> _Aim of the task_
Exclude images, then output the remaining data verbatim.

■ ■ ■ ■ ■ ■ ■

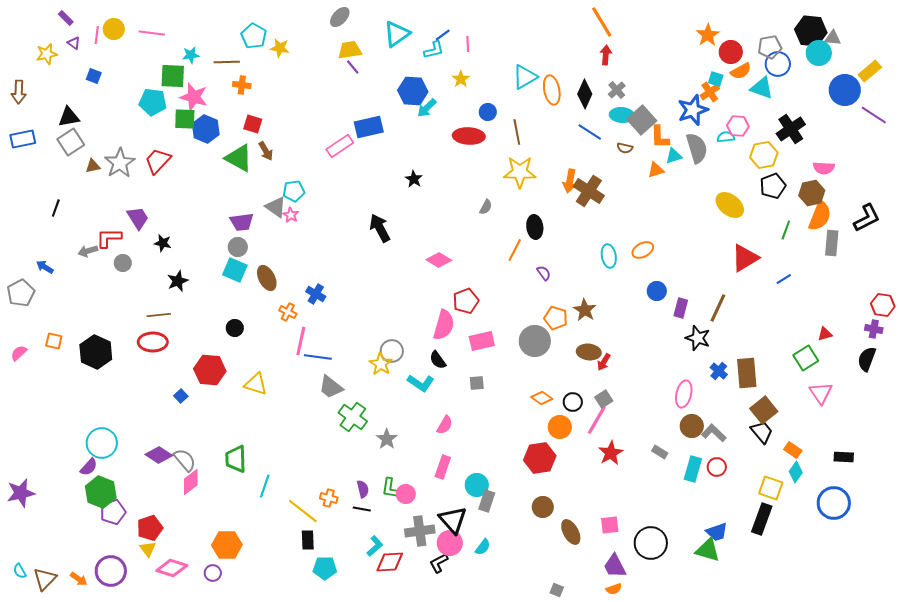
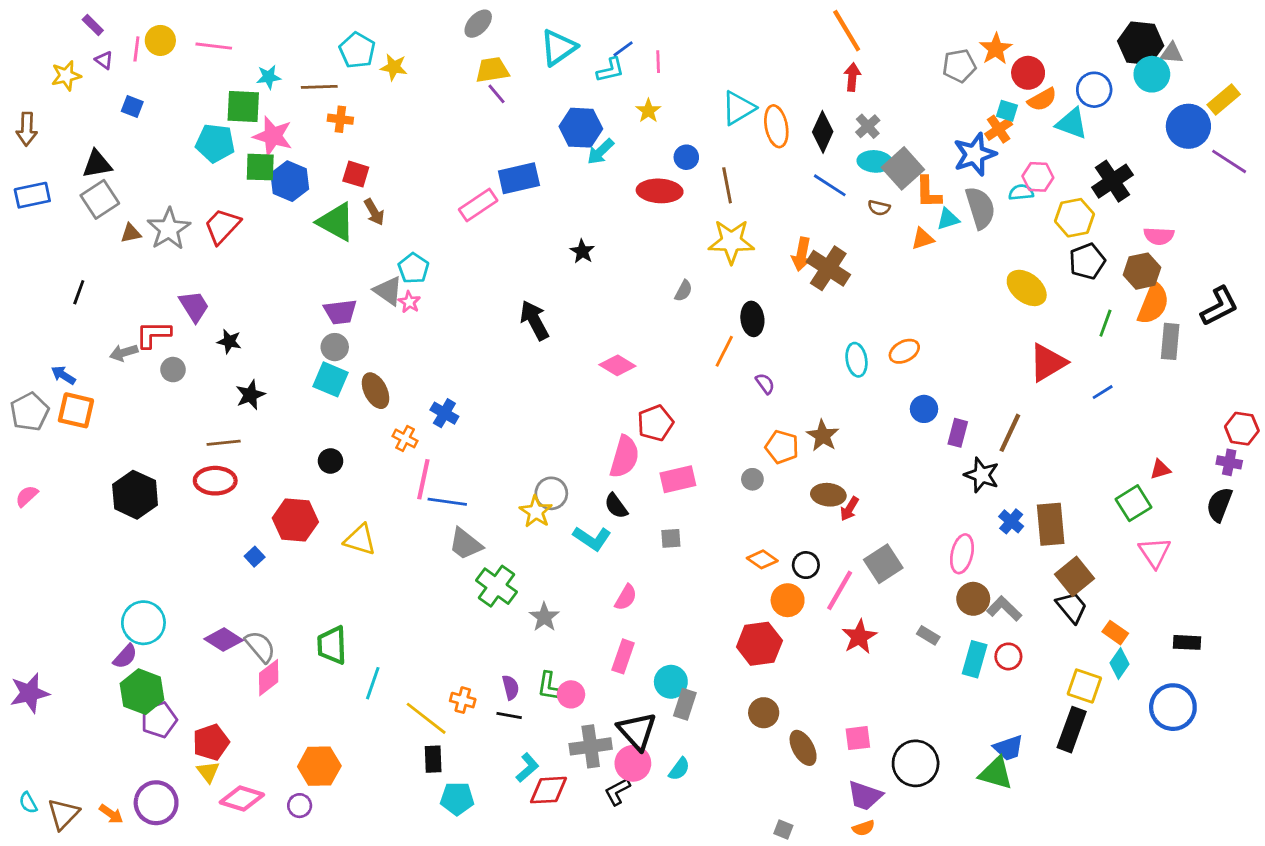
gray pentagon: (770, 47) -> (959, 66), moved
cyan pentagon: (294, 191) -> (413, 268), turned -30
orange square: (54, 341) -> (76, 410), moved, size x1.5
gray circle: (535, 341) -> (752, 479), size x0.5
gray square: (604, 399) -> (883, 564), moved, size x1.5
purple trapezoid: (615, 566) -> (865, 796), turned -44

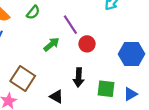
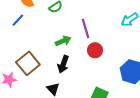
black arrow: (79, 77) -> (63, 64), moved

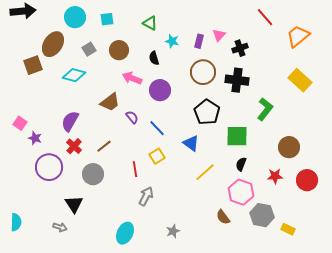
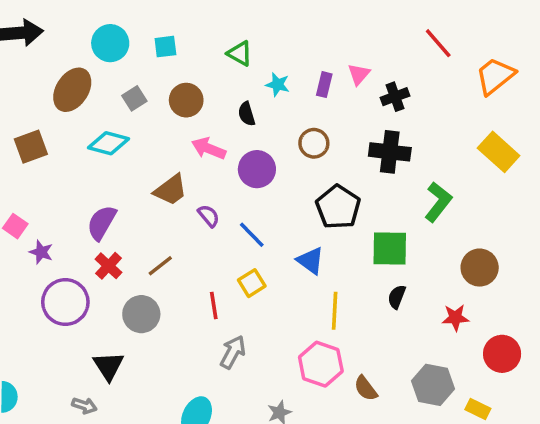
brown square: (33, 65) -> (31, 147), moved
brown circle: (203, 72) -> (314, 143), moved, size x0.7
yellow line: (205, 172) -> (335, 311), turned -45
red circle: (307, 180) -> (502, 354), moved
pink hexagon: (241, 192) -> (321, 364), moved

■ ■ ■ ■ ■ ■ ■

> _Answer to this exercise_
gray pentagon: (770, 47) -> (959, 66), moved
cyan pentagon: (294, 191) -> (413, 268), turned -30
orange square: (54, 341) -> (76, 410), moved, size x1.5
gray circle: (535, 341) -> (752, 479), size x0.5
gray square: (604, 399) -> (883, 564), moved, size x1.5
purple trapezoid: (615, 566) -> (865, 796), turned -44

black arrow: (79, 77) -> (63, 64), moved

brown square: (33, 65) -> (31, 147), moved
brown circle: (203, 72) -> (314, 143), moved, size x0.7
yellow line: (205, 172) -> (335, 311), turned -45
red circle: (307, 180) -> (502, 354), moved
pink hexagon: (241, 192) -> (321, 364), moved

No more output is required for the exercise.